**Problem requirements**: Which lines of the data contain the string "white"? Show each of them.

**Records for the task**:
---
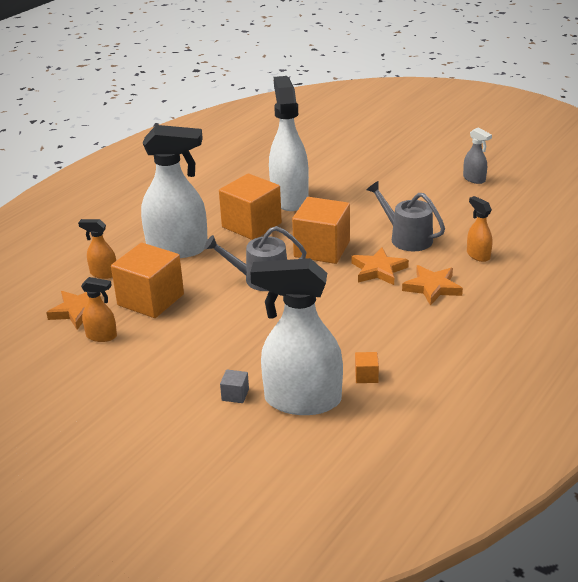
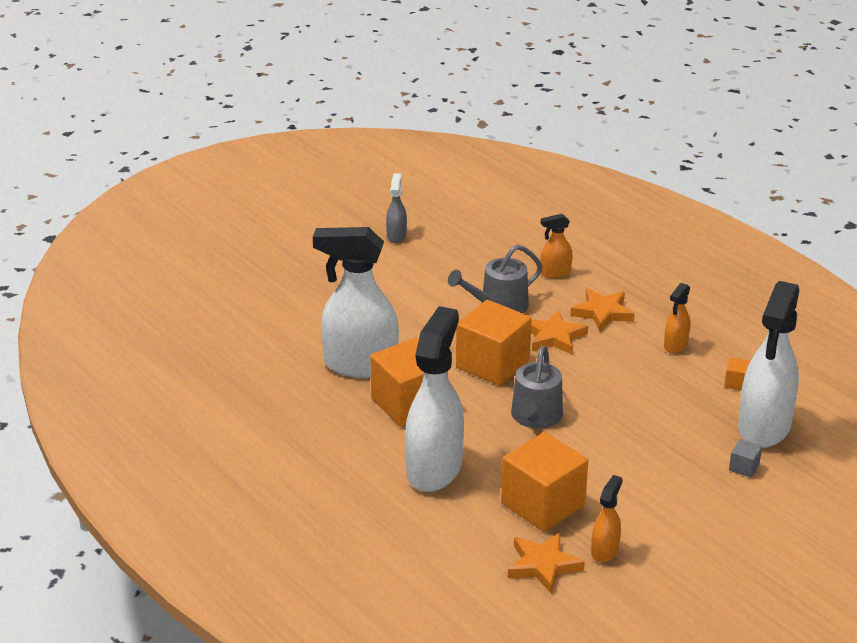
camera: 75 degrees left, 0 degrees up
(103, 274) = (464, 537): orange spray bottle -> orange spray bottle (675, 345)
(474, 179) = (396, 235): grey spray bottle -> grey spray bottle turned 60 degrees counterclockwise

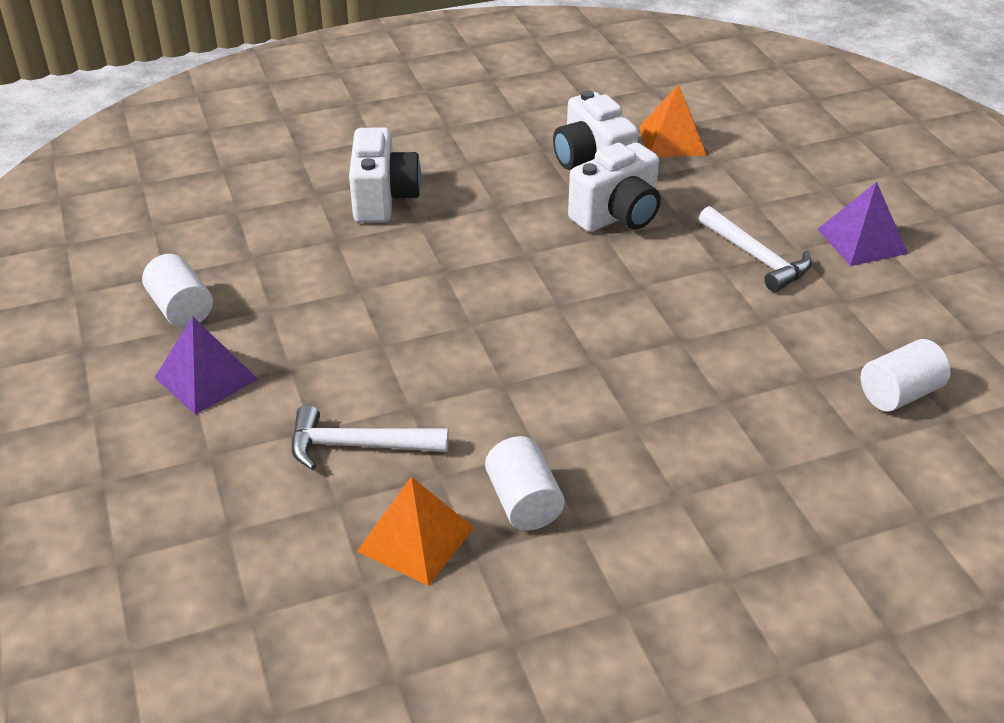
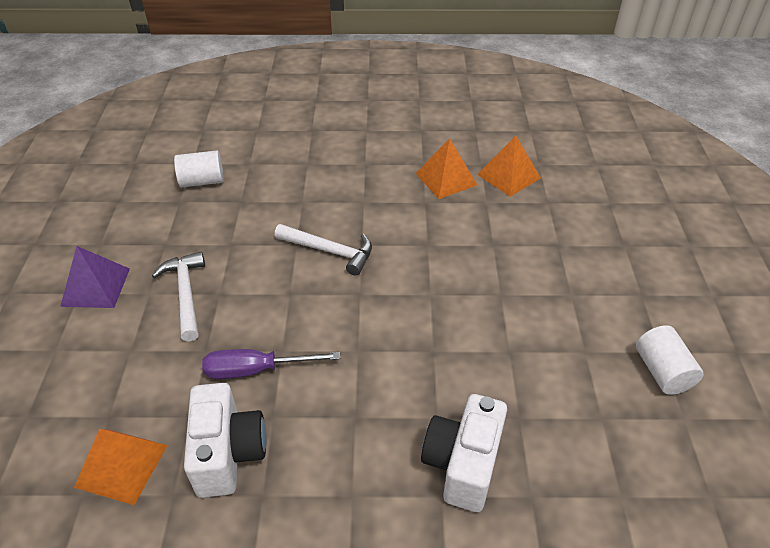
camera: 160 degrees left, 5 degrees up
(206, 378) = (633, 300): purple pyramid -> none
(358, 445) = (531, 229): white hammer -> white hammer (329, 251)
(523, 502) = (446, 179): white cylinder -> orange pyramid
(617, 216) = (256, 370): white camera -> purple screwdriver

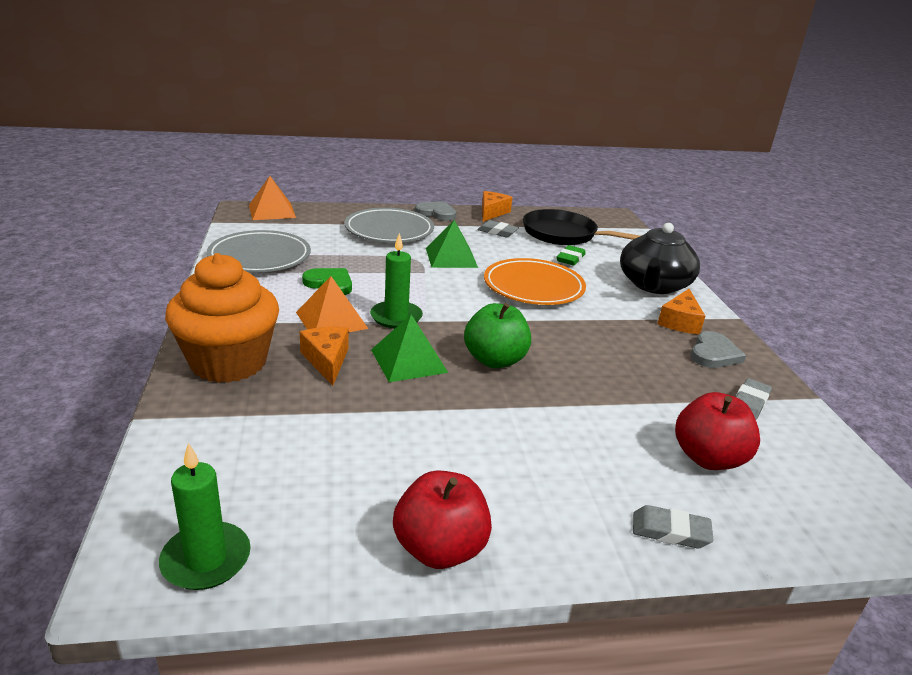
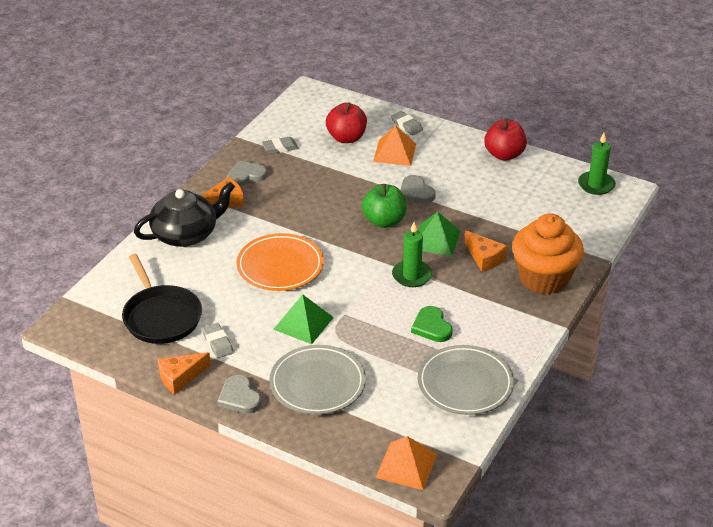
camera: 140 degrees left, 10 degrees up
(327, 360) = (484, 258): orange cheese -> orange cheese turned 60 degrees counterclockwise
(331, 320) = (458, 289): orange pyramid -> orange pyramid (394, 152)
(503, 412) = (416, 192): none -> grey heart
(570, 259) = (205, 284): green eraser -> none

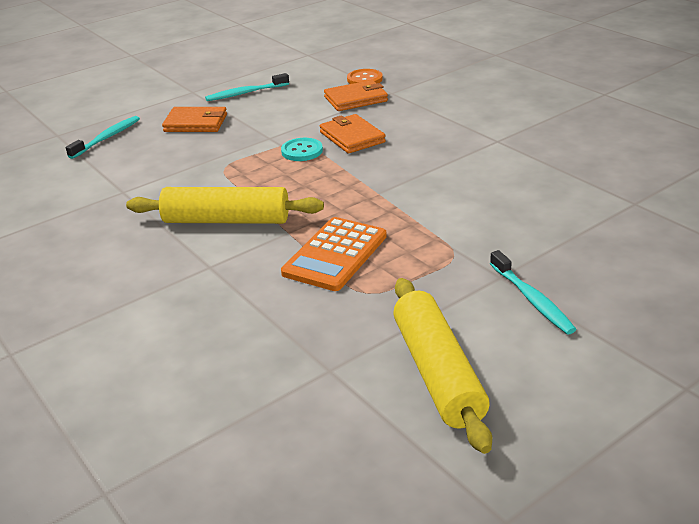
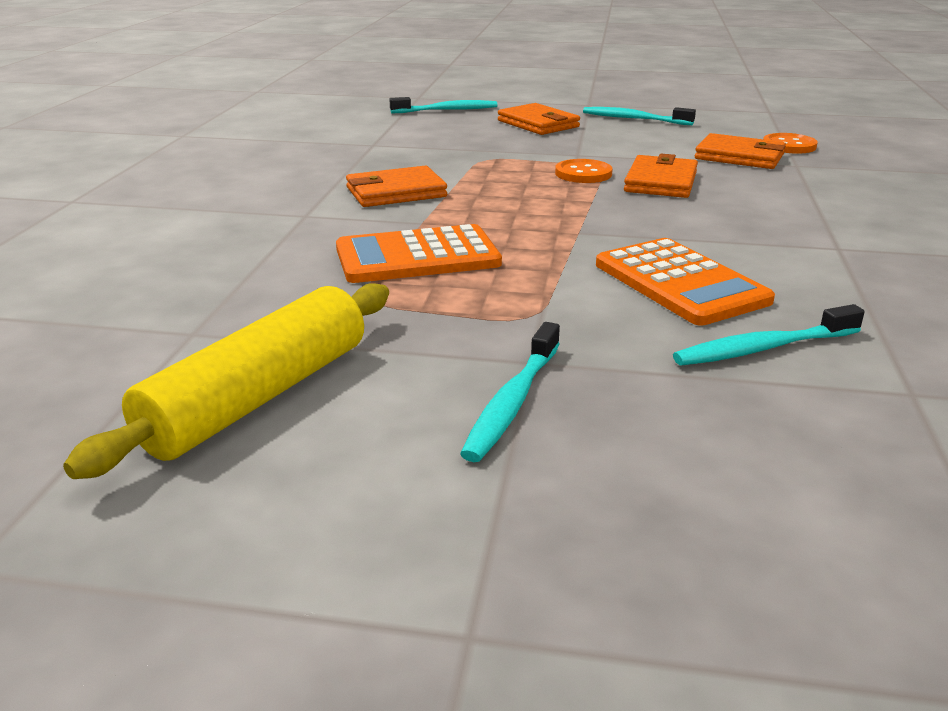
camera: 45 degrees right, 5 degrees down
(226, 220) = (396, 192): yellow rolling pin -> orange wallet
(302, 151) = (583, 173): turquoise button -> orange button
(476, 198) = (680, 283): none -> orange calculator
(563, 213) = (764, 348): none -> turquoise toothbrush

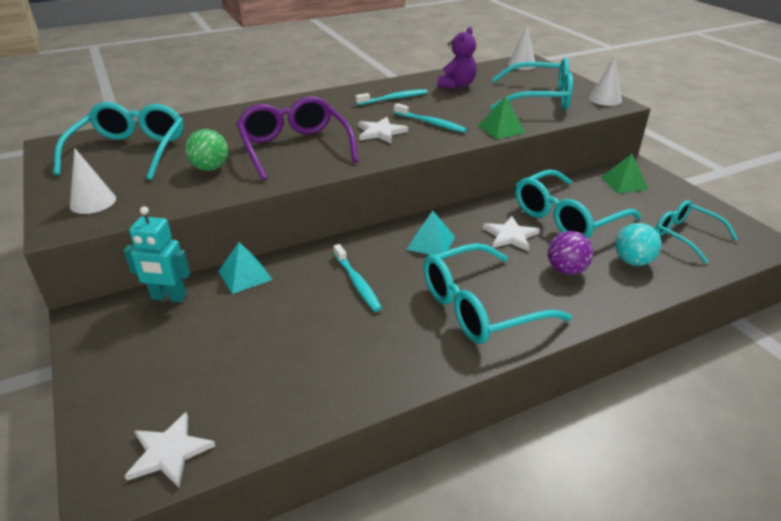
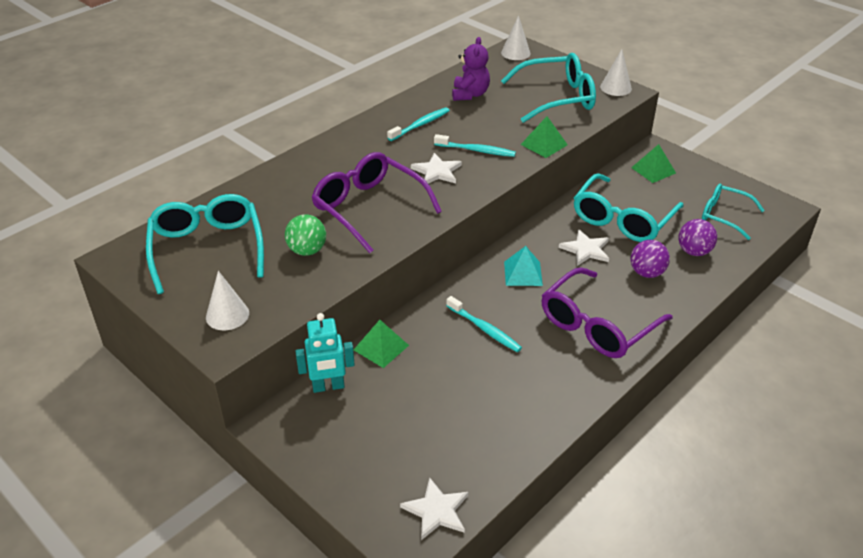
camera: 20 degrees left, 5 degrees up
(245, 275) = (381, 347): turquoise pyramid -> green pyramid
(479, 307) = (597, 325): turquoise glasses -> purple glasses
(632, 261) = (694, 251): turquoise ball -> purple ball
---
**Finished task**:
(358, 445) = (531, 229): white hammer -> white hammer (329, 251)
(523, 502) = (446, 179): white cylinder -> orange pyramid
(617, 216) = (256, 370): white camera -> purple screwdriver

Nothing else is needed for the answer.